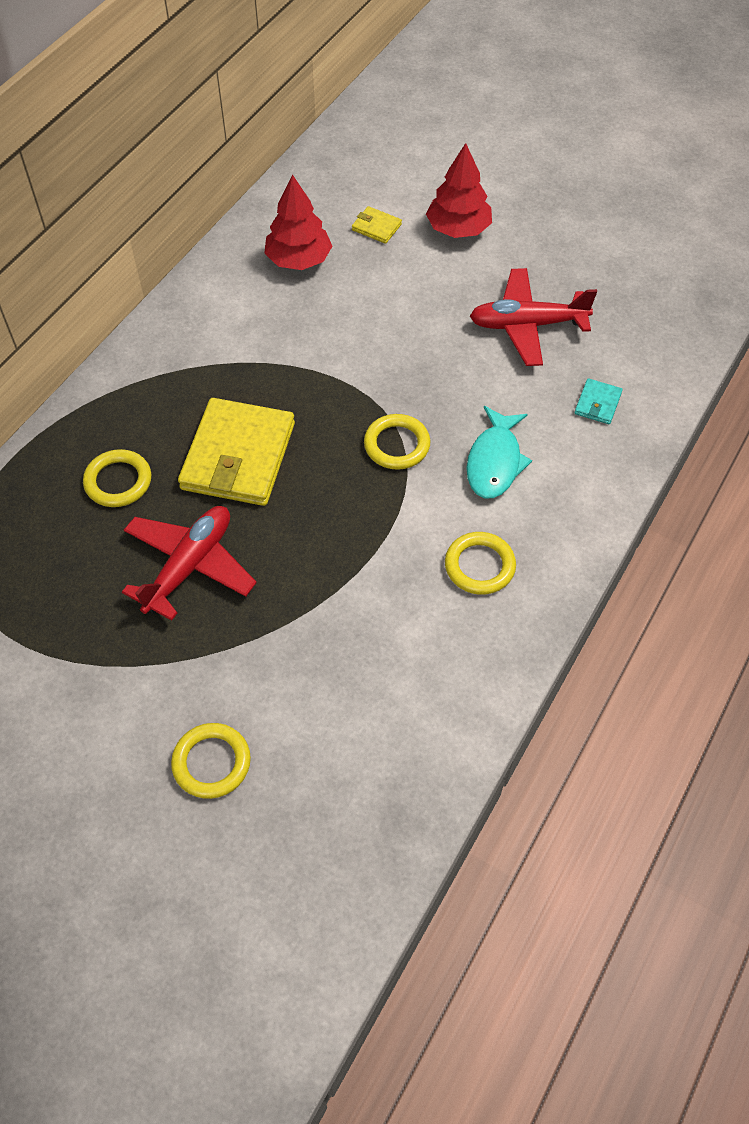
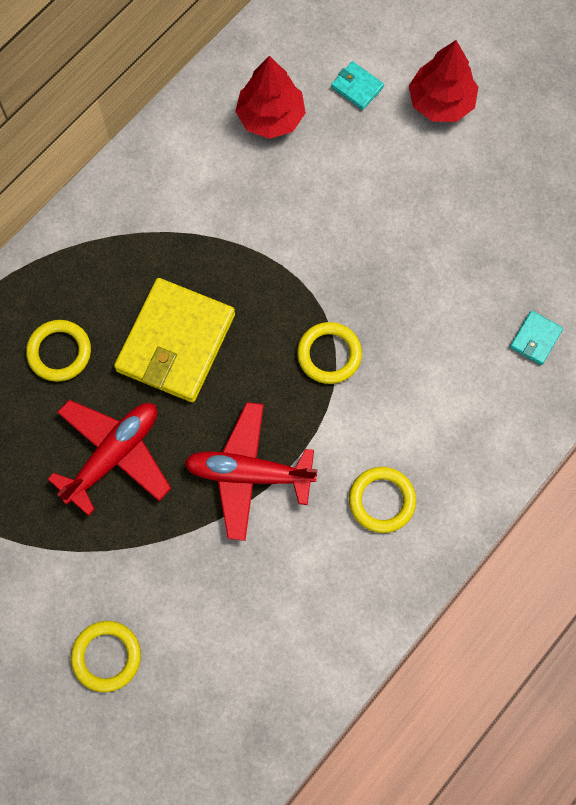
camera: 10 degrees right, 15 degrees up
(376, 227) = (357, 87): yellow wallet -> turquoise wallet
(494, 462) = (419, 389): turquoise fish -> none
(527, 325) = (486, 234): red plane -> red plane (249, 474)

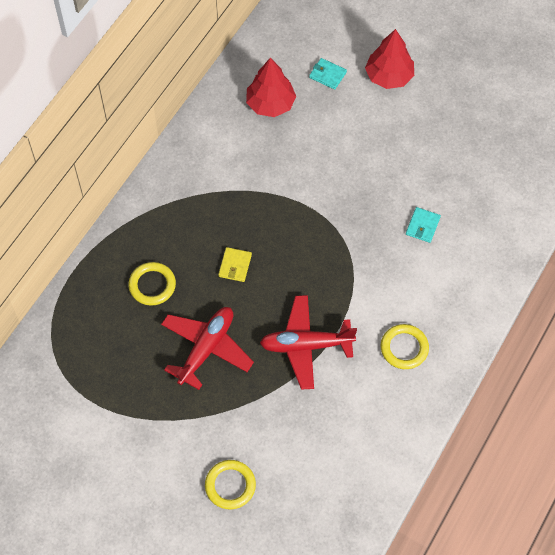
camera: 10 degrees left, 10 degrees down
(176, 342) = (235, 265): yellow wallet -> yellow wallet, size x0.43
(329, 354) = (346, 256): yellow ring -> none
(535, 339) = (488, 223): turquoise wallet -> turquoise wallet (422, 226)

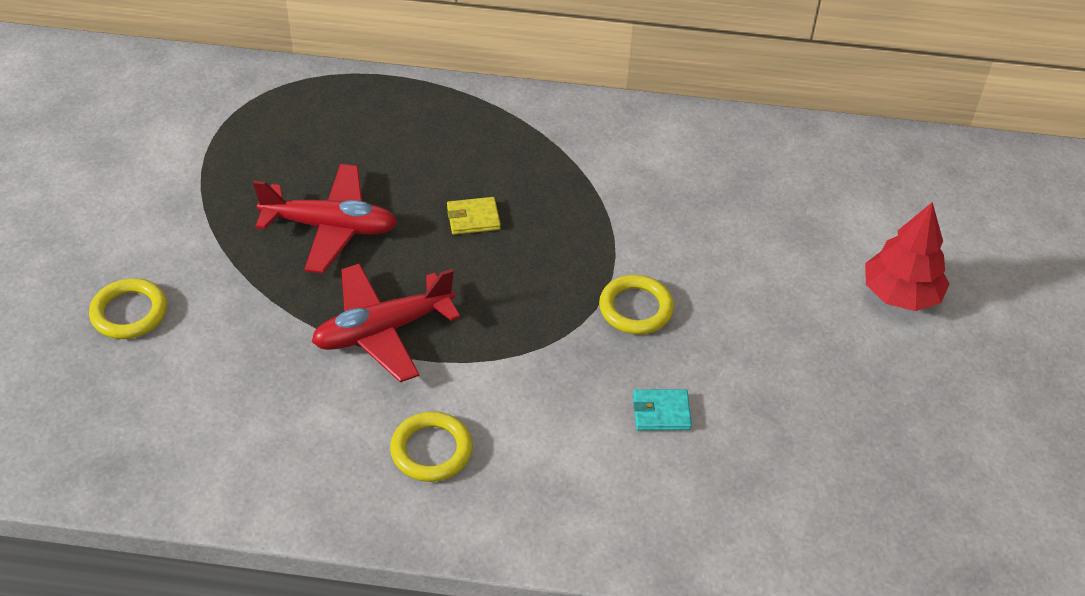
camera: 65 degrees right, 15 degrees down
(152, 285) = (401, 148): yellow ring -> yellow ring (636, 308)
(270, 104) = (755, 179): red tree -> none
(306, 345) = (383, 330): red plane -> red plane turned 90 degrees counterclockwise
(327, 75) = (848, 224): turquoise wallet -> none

* * *

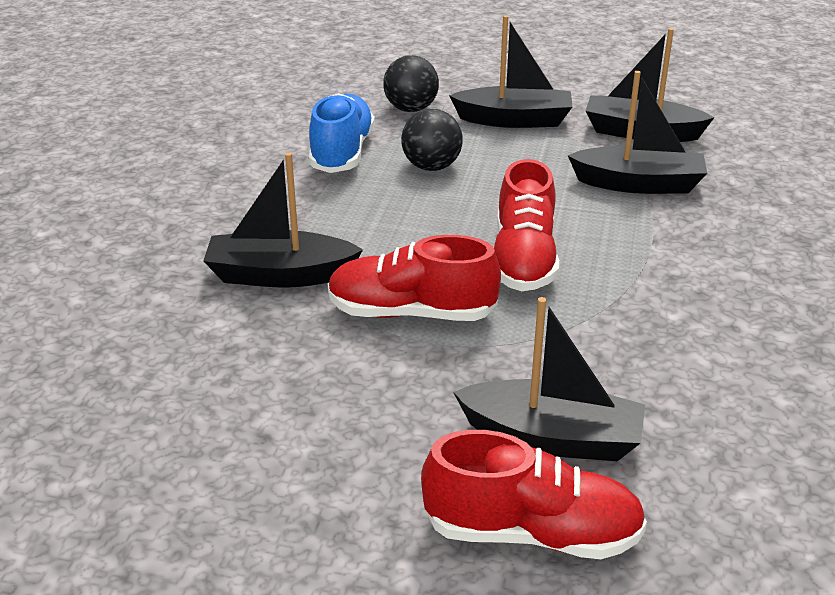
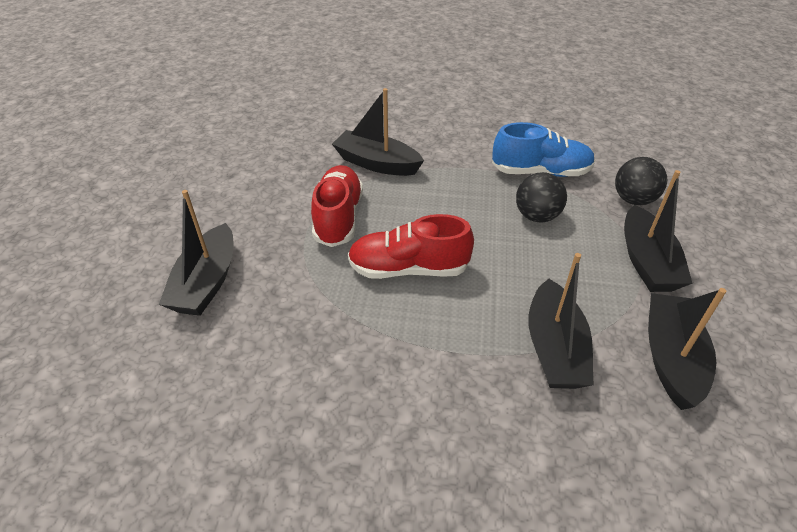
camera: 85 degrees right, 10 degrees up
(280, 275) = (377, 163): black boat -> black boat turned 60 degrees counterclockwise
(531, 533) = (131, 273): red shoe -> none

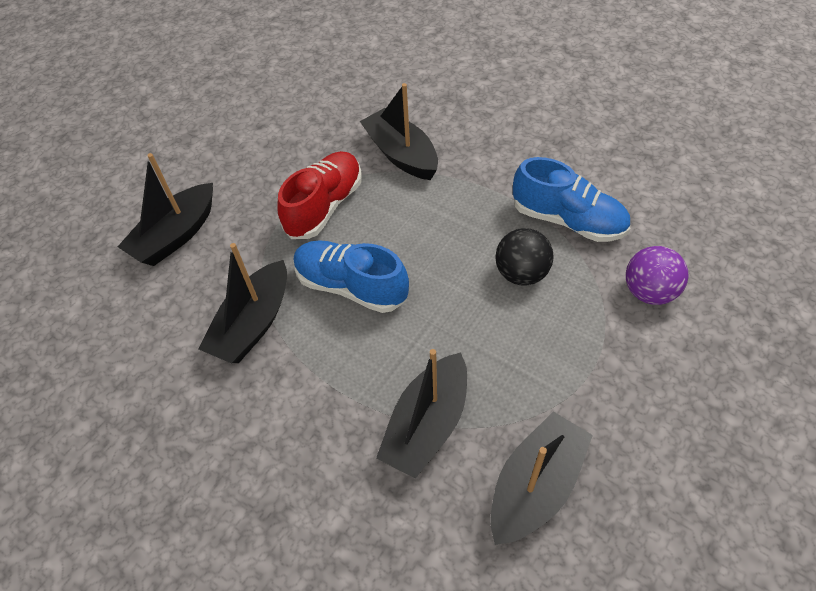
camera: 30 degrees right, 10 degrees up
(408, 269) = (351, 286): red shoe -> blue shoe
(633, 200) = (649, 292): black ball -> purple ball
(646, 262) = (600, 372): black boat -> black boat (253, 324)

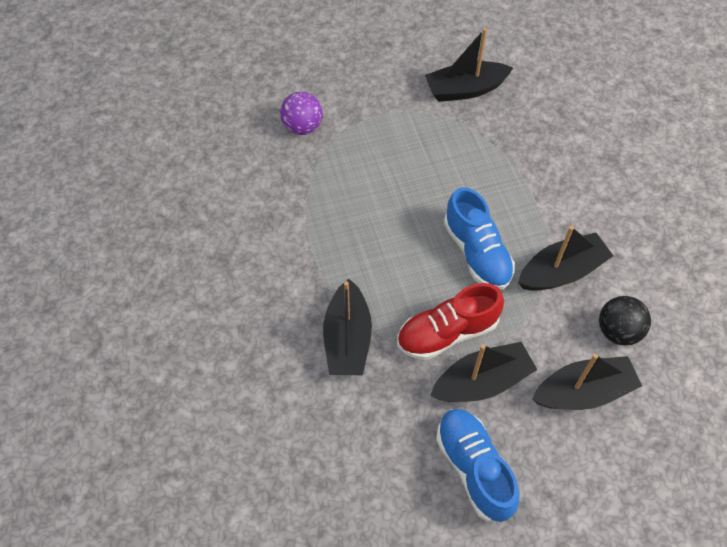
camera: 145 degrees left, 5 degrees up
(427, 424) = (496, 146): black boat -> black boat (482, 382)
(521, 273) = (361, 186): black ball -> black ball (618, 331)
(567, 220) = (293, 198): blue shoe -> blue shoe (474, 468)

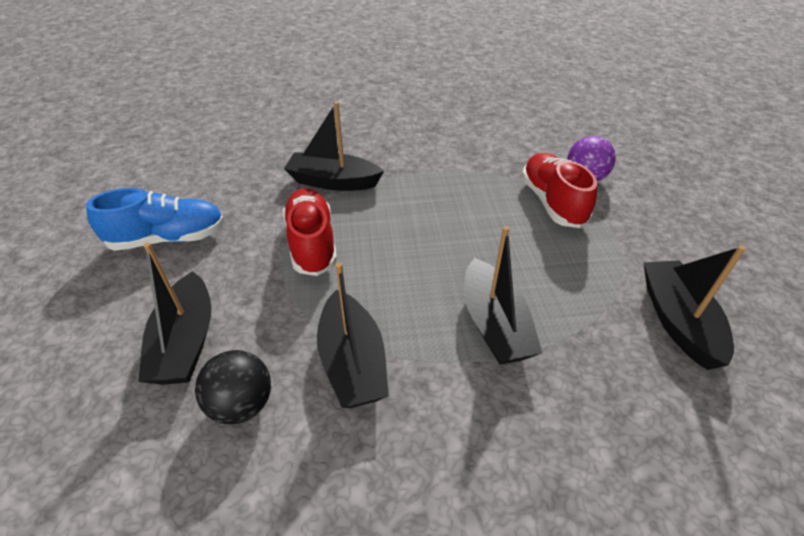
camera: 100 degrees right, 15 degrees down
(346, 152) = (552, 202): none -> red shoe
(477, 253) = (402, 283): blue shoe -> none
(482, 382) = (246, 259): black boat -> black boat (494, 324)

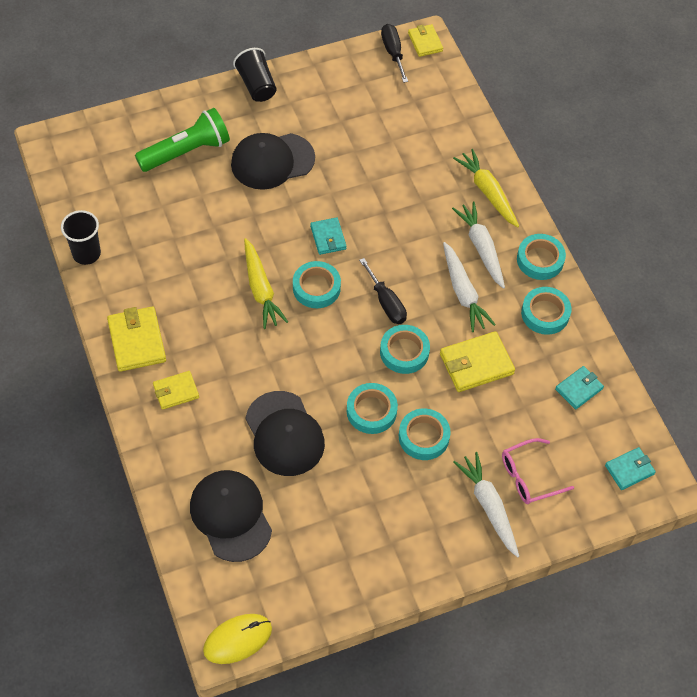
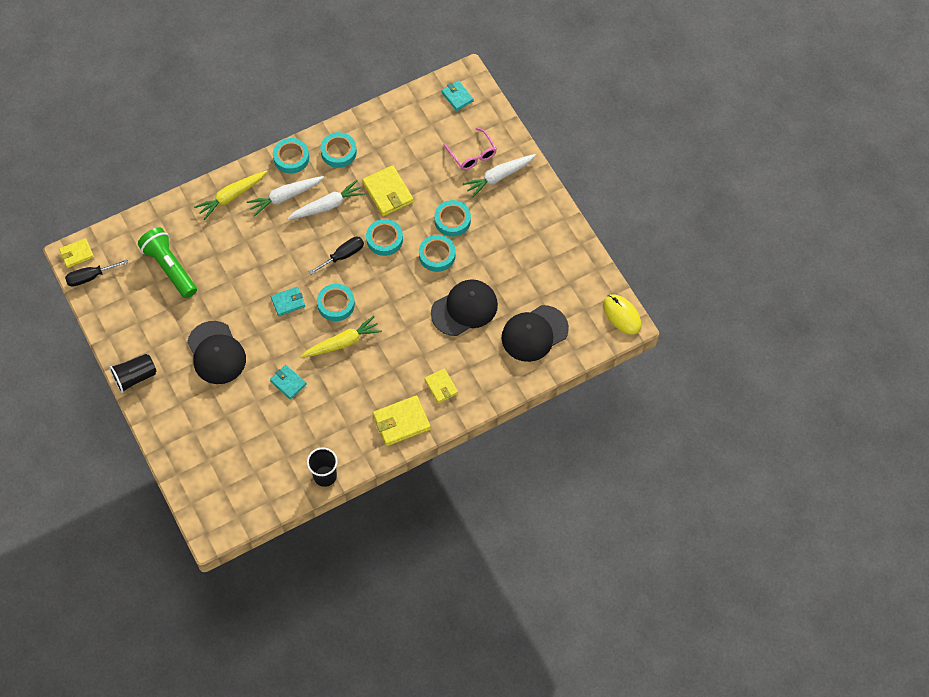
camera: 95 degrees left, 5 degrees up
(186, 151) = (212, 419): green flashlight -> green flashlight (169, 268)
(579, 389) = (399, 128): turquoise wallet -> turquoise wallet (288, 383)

◆ Work required
Without the pictures, give again exactly the lines above starting at the line containing "(567, 220) = (293, 198): blue" and ending at the line containing "(579, 389) = (399, 128): turquoise".

◆ Solution for this problem
(567, 220) = (293, 198): blue shoe -> blue shoe (474, 468)

camera: 100 degrees right, 15 degrees down
(346, 152) = (552, 202): none -> red shoe
(477, 253) = (402, 283): blue shoe -> none
(482, 382) = (246, 259): black boat -> black boat (494, 324)

camera: 95 degrees left, 5 degrees up
(186, 151) = (212, 419): green flashlight -> green flashlight (169, 268)
(579, 389) = (399, 128): turquoise wallet -> turquoise wallet (288, 383)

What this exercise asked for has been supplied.